REQUIRED TASK -> Repeat the data from its beginning through the line containing "2016 [262, 553]", switching "League" to "Liga" and keeping everything else the same. Omit the pictures.
────────────────
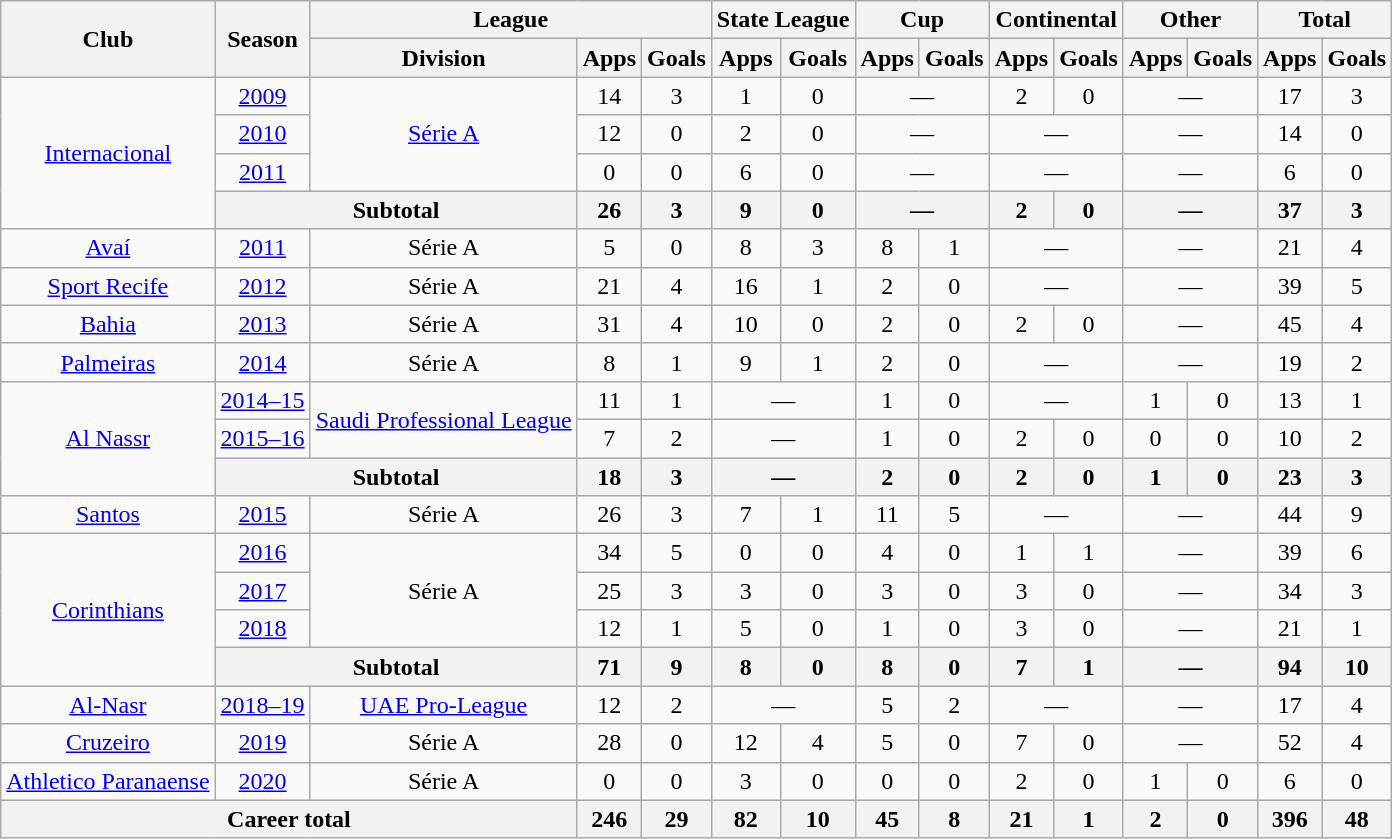
2018 [262, 629]
2009 [262, 96]
2017 [262, 591]
13 [1290, 400]
Career total [289, 819]
2015–16 [262, 438]
Cup [922, 20]
48 [1357, 819]
2013 [262, 324]
2019 [262, 743]
25 [609, 591]
396 [1290, 819]
Avaí [108, 248]
2018–19 [262, 705]
State League [783, 20]
Al Nassr [108, 438]
18 [609, 477]
League [510, 20]
2012 [262, 286]
29 [677, 819]
246 [609, 819]
Corinthians [108, 610]
Division [444, 58]
Total [1325, 20]
2016 [262, 553]
Sport Recife [108, 286]
Cruzeiro [108, 743]
82 [746, 819]
Bahia [108, 324]
2014 [262, 362]
Santos [108, 515]
2010 [262, 134]
19 [1290, 362]
23 [1290, 477]
Athletico Paranaense [108, 781]
52 [1290, 743]
31 [609, 324]
Season [262, 39]
2014–15 [262, 400]
UAE Pro-League [444, 705]
2020 [262, 781]
Saudi Professional League [444, 419]
Internacional [108, 153]
28 [609, 743]
2015 [262, 515]
Continental [1056, 20]
71 [609, 667]
16 [746, 286]
Al-Nasr [108, 705]
94 [1290, 667]
Club [108, 39]
37 [1290, 210]
Palmeiras [108, 362]
44 [1290, 515]
Other [1190, 20]
Identify which cell holds the provided text, then report its [X, Y] central coordinate. 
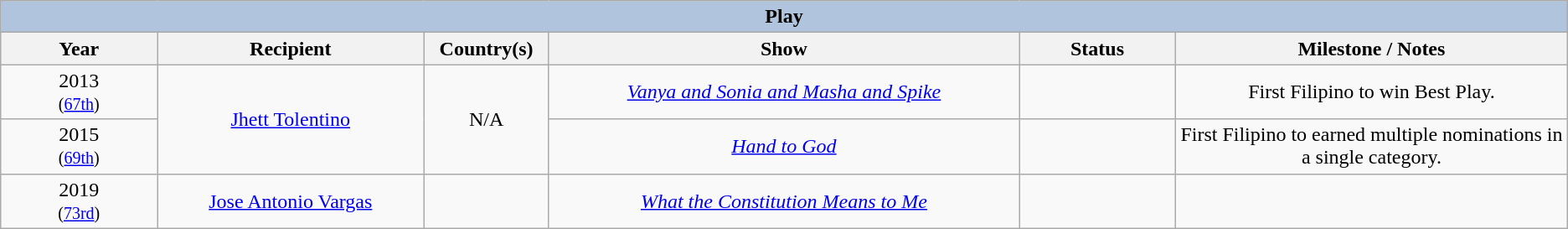
N/A [487, 119]
2015(69th) [79, 146]
Country(s) [487, 49]
Jose Antonio Vargas [291, 201]
What the Constitution Means to Me [784, 201]
Year [79, 49]
Vanya and Sonia and Masha and Spike [784, 92]
Recipient [291, 49]
Jhett Tolentino [291, 119]
Play [784, 17]
2019(73rd) [79, 201]
First Filipino to earned multiple nominations in a single category. [1372, 146]
2013(67th) [79, 92]
Show [784, 49]
Milestone / Notes [1372, 49]
Hand to God [784, 146]
Status [1097, 49]
First Filipino to win Best Play. [1372, 92]
Detect which cell encompasses the target text, then output its (X, Y) center coordinate. 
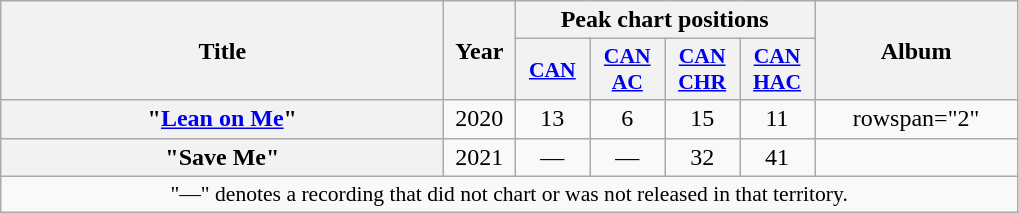
2020 (480, 119)
11 (778, 119)
CAN AC (628, 70)
"—" denotes a recording that did not chart or was not released in that territory. (510, 194)
Peak chart positions (665, 20)
15 (702, 119)
rowspan="2" (916, 119)
13 (552, 119)
"Lean on Me" (222, 119)
41 (778, 157)
32 (702, 157)
6 (628, 119)
CAN CHR (702, 70)
"Save Me" (222, 157)
2021 (480, 157)
Album (916, 50)
Title (222, 50)
CAN (552, 70)
Year (480, 50)
CAN HAC (778, 70)
Identify which cell holds the provided text, then report its (X, Y) central coordinate. 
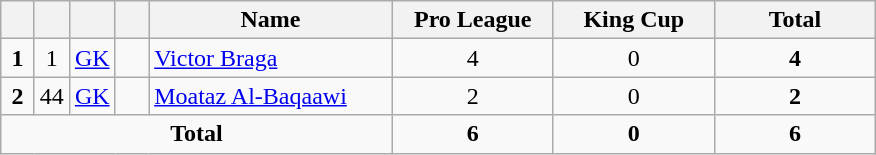
King Cup (634, 20)
Name (271, 20)
Pro League (472, 20)
Moataz Al-Baqaawi (271, 96)
44 (52, 96)
Victor Braga (271, 58)
Search for the cell housing the specified text and yield its [X, Y] center coordinate. 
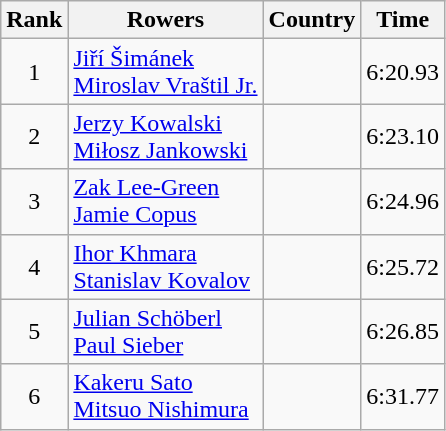
Ihor KhmaraStanislav Kovalov [166, 266]
Julian SchöberlPaul Sieber [166, 332]
Country [312, 20]
2 [34, 136]
3 [34, 202]
4 [34, 266]
Zak Lee-GreenJamie Copus [166, 202]
6:24.96 [403, 202]
Jiří ŠimánekMiroslav Vraštil Jr. [166, 72]
6:20.93 [403, 72]
Kakeru SatoMitsuo Nishimura [166, 396]
1 [34, 72]
Time [403, 20]
Jerzy KowalskiMiłosz Jankowski [166, 136]
6 [34, 396]
6:31.77 [403, 396]
6:26.85 [403, 332]
6:25.72 [403, 266]
5 [34, 332]
Rank [34, 20]
6:23.10 [403, 136]
Rowers [166, 20]
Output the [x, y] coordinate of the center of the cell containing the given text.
────────────────
CORRECT OUTPUT ->
2018 [262, 629]
2009 [262, 96]
2017 [262, 591]
13 [1290, 400]
Career total [289, 819]
2015–16 [262, 438]
Cup [922, 20]
48 [1357, 819]
2013 [262, 324]
2019 [262, 743]
25 [609, 591]
396 [1290, 819]
Avaí [108, 248]
2018–19 [262, 705]
State Liga [783, 20]
Al Nassr [108, 438]
18 [609, 477]
Liga [510, 20]
2012 [262, 286]
29 [677, 819]
246 [609, 819]
Corinthians [108, 610]
Division [444, 58]
Total [1325, 20]
2016 [262, 553]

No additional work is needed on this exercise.